EXERCISE GOAL:
The entries that follow include a run beginning at the line with "U4 pin in-: W28 -> W4" and ending at the line with "R210: 6.8k (IC205/RB2, IC205/RB6)"; restate that run word for word and leave the rest out.

_ _ _ _ _ _ _

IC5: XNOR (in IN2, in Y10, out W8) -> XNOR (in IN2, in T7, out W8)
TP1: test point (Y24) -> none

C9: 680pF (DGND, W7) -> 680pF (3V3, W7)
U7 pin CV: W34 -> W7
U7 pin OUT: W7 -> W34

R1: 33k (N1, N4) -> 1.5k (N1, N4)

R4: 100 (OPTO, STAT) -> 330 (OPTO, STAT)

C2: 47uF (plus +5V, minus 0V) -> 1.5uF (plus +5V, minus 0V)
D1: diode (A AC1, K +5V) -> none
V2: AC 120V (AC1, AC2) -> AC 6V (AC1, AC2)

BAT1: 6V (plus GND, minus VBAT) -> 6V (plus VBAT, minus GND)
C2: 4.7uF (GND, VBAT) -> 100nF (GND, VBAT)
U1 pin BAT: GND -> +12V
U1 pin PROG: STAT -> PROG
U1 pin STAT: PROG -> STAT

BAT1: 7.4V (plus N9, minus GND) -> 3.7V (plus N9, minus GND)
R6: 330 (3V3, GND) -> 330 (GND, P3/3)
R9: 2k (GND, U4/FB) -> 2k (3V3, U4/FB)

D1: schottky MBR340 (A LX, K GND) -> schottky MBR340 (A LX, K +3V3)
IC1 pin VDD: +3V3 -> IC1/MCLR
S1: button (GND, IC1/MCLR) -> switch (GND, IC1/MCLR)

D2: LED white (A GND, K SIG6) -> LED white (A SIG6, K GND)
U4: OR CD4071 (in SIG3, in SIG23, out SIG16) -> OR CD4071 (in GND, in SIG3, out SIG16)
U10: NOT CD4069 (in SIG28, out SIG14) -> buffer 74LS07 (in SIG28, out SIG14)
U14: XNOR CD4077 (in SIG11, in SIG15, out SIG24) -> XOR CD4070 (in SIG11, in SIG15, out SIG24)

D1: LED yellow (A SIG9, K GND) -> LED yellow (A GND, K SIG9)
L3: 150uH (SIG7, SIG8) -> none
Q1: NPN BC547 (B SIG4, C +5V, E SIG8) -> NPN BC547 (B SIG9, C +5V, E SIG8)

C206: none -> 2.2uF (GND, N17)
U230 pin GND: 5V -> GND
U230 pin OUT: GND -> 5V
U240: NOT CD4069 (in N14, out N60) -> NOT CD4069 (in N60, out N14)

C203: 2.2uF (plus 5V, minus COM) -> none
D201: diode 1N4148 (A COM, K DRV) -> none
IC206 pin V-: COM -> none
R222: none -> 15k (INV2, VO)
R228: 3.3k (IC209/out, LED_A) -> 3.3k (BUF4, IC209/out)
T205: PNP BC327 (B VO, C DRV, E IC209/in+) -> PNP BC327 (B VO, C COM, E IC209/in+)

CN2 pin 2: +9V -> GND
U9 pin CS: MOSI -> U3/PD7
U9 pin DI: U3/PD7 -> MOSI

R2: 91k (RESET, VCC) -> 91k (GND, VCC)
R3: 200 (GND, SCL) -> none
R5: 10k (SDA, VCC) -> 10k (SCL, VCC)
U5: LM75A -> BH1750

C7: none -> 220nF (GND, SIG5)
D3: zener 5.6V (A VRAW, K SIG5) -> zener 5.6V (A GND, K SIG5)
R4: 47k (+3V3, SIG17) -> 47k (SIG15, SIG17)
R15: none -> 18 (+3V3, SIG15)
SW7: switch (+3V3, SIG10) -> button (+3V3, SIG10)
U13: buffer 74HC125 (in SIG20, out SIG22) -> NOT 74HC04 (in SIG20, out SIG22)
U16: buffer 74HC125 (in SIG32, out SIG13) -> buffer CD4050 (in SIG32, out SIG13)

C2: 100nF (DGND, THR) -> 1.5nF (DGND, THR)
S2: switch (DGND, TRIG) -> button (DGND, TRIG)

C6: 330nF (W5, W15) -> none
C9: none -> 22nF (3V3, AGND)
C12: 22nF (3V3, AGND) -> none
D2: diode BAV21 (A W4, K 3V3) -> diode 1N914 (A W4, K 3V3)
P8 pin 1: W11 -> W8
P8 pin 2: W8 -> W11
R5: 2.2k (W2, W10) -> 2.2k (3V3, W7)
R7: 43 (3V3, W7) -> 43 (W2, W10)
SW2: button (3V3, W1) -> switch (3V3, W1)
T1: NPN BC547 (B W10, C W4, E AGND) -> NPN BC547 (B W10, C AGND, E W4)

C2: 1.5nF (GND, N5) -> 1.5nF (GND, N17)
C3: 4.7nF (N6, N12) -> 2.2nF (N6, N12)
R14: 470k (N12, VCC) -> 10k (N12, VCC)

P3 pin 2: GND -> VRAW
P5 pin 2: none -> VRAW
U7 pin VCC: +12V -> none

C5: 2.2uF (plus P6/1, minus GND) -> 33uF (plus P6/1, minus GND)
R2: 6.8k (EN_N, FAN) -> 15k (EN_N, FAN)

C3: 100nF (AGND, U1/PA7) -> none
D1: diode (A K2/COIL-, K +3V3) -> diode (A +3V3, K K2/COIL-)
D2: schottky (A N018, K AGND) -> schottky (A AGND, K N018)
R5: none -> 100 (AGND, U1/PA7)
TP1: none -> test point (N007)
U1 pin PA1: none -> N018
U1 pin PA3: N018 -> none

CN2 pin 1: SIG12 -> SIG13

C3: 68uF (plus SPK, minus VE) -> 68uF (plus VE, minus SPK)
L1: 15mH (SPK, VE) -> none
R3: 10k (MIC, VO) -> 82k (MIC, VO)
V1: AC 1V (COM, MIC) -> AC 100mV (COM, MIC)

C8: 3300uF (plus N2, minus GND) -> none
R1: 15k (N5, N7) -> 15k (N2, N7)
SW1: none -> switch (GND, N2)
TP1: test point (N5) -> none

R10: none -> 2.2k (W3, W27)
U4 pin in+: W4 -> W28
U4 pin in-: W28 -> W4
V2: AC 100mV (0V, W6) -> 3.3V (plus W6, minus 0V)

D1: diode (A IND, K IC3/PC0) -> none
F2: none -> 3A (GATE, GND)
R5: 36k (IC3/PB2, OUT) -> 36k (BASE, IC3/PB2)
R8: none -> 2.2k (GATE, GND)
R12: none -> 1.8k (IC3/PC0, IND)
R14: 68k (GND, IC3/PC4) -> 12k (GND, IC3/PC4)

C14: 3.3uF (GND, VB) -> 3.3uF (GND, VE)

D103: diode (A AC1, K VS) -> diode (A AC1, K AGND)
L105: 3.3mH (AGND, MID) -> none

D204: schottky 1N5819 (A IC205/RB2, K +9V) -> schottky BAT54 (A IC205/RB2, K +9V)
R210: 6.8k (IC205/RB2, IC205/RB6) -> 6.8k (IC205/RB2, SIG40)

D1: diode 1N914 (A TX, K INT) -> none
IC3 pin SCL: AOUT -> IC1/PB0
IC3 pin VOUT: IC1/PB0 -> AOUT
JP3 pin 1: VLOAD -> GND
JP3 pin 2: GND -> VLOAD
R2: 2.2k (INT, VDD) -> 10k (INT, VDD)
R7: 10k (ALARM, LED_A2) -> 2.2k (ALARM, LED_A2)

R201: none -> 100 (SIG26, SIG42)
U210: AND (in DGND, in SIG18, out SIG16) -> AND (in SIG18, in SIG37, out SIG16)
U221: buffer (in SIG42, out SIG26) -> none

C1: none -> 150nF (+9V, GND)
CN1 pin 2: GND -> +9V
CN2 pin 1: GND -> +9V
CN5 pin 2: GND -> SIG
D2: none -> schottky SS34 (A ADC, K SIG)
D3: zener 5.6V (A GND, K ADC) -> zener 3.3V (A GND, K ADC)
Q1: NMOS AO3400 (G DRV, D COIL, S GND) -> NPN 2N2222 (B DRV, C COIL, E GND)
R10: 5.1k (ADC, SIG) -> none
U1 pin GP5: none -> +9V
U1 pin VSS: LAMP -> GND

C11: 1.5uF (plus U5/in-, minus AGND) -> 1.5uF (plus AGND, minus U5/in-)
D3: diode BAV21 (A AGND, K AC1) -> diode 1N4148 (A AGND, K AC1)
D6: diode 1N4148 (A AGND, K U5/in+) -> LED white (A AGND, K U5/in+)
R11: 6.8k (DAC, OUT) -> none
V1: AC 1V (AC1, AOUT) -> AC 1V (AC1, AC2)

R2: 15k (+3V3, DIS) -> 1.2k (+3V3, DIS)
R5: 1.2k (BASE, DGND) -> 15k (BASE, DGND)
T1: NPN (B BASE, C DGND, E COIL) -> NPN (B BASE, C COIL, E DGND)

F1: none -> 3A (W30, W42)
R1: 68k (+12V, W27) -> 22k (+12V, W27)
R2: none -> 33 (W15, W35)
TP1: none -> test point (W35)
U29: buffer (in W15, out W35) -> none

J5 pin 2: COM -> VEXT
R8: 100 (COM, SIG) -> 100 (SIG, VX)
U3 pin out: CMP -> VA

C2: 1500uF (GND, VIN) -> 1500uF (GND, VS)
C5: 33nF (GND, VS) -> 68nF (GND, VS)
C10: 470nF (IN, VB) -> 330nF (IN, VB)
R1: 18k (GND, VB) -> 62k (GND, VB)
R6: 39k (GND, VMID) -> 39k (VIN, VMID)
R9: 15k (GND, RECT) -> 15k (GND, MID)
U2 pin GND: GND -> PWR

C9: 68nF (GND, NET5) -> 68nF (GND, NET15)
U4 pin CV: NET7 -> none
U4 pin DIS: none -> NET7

_ _ _ _ _ _ _

FINAL ANSWER:
U4 pin in-: W28 -> W4
V2: AC 100mV (0V, W6) -> 3.3V (plus W6, minus 0V)

D1: diode (A IND, K IC3/PC0) -> none
F2: none -> 3A (GATE, GND)
R5: 36k (IC3/PB2, OUT) -> 36k (BASE, IC3/PB2)
R8: none -> 2.2k (GATE, GND)
R12: none -> 1.8k (IC3/PC0, IND)
R14: 68k (GND, IC3/PC4) -> 12k (GND, IC3/PC4)

C14: 3.3uF (GND, VB) -> 3.3uF (GND, VE)

D103: diode (A AC1, K VS) -> diode (A AC1, K AGND)
L105: 3.3mH (AGND, MID) -> none

D204: schottky 1N5819 (A IC205/RB2, K +9V) -> schottky BAT54 (A IC205/RB2, K +9V)
R210: 6.8k (IC205/RB2, IC205/RB6) -> 6.8k (IC205/RB2, SIG40)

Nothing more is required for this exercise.